> _AIM OF THE EXERCISE_
Please repeat the data exactly. Any picture in it stays out.

> _RECORDED DATA_
▬▬▬▬▬▬▬▬▬▬
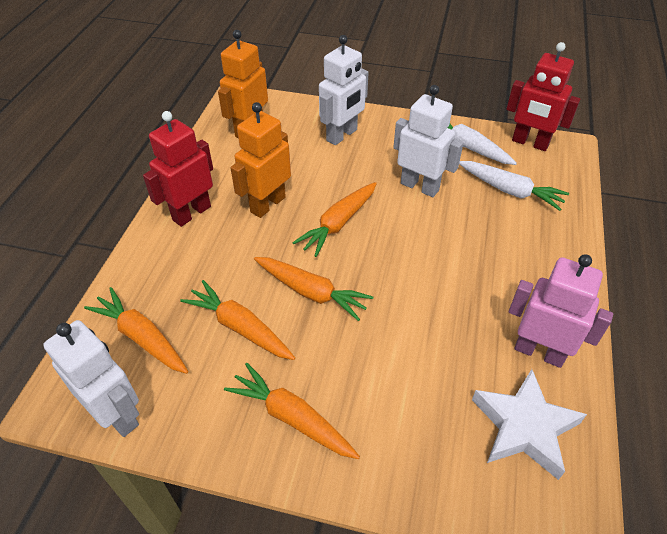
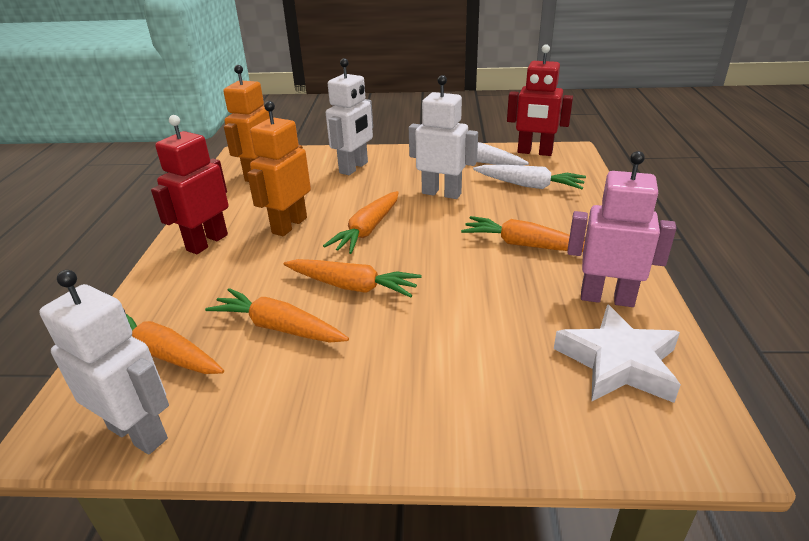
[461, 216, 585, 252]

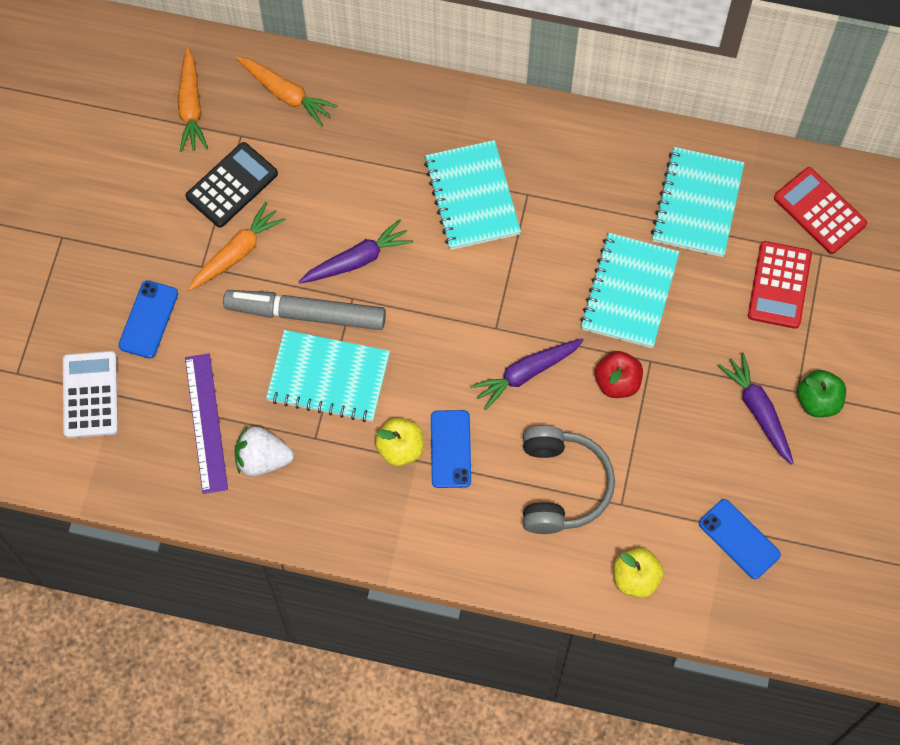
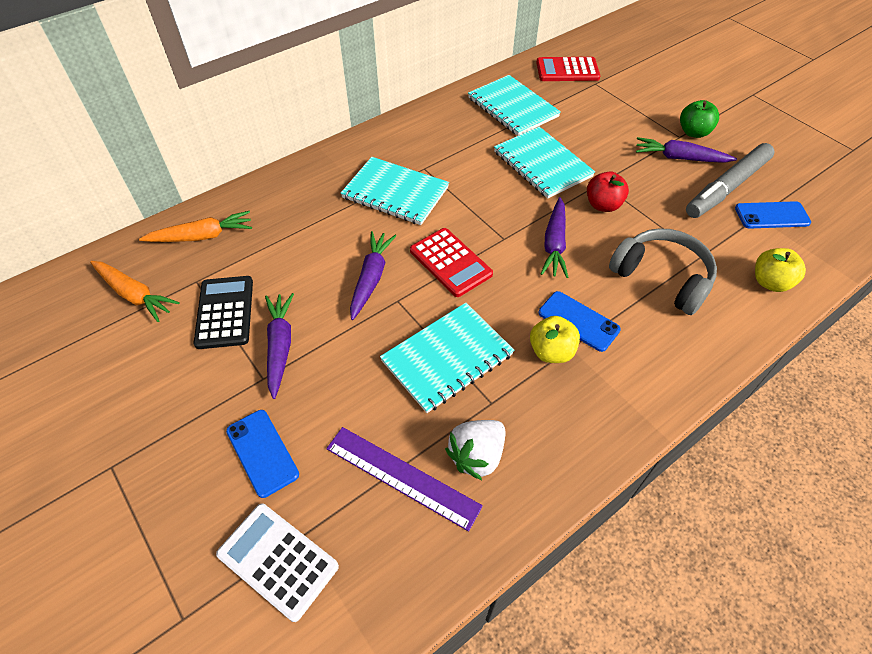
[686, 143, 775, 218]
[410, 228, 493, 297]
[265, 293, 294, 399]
▬▬▬▬▬▬▬▬▬▬
> _ANSWER SECTION_
[461, 216, 585, 252]

[686, 143, 775, 218]
[410, 228, 493, 297]
[265, 293, 294, 399]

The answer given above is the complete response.